Given records =
Content starts

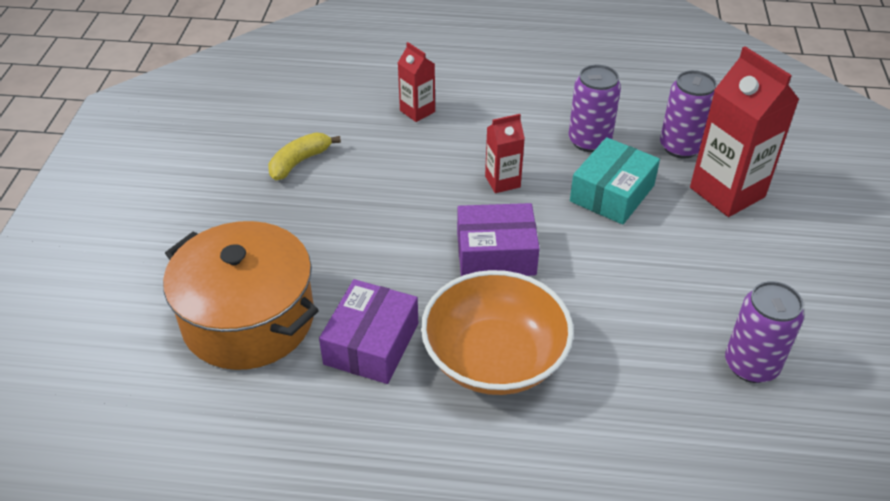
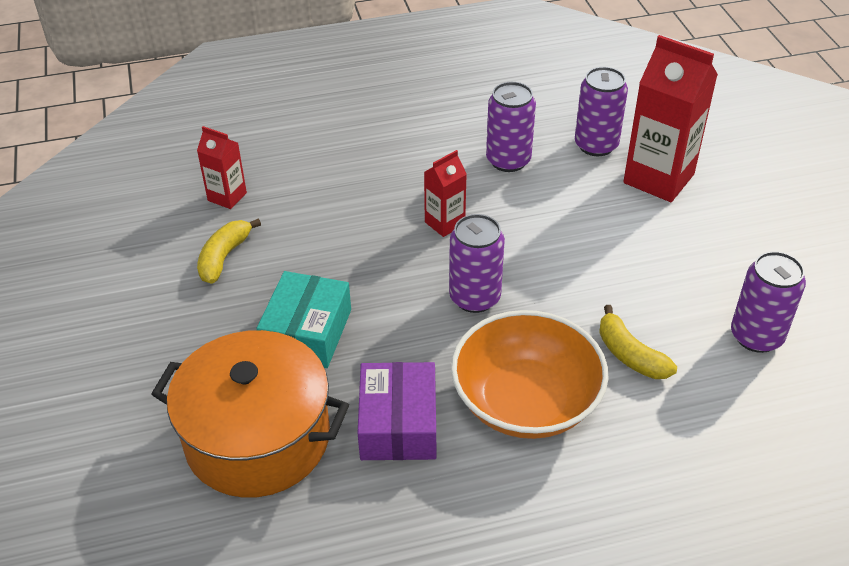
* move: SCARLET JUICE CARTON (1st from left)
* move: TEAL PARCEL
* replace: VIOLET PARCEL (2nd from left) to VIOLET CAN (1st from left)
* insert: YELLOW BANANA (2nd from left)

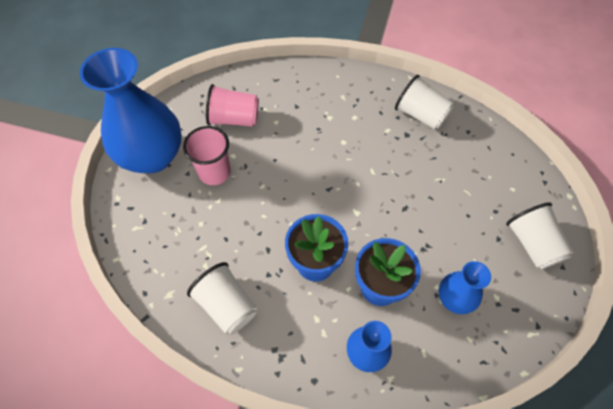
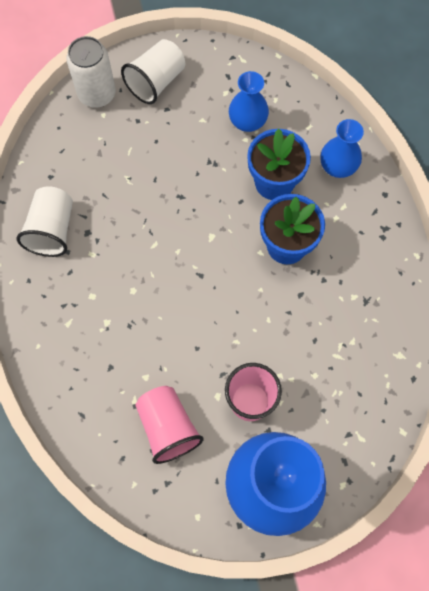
* insert: WHITE CAN
* delete: WHITE CUP (1st from left)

Content ends

Directions for this task = Each line from the one containing "move: TEAL PARCEL" through the end of the records above is to be retyped exactly, with the pictures omitted and nothing added.

Exercise answer =
* move: TEAL PARCEL
* replace: VIOLET PARCEL (2nd from left) to VIOLET CAN (1st from left)
* insert: YELLOW BANANA (2nd from left)

* insert: WHITE CAN
* delete: WHITE CUP (1st from left)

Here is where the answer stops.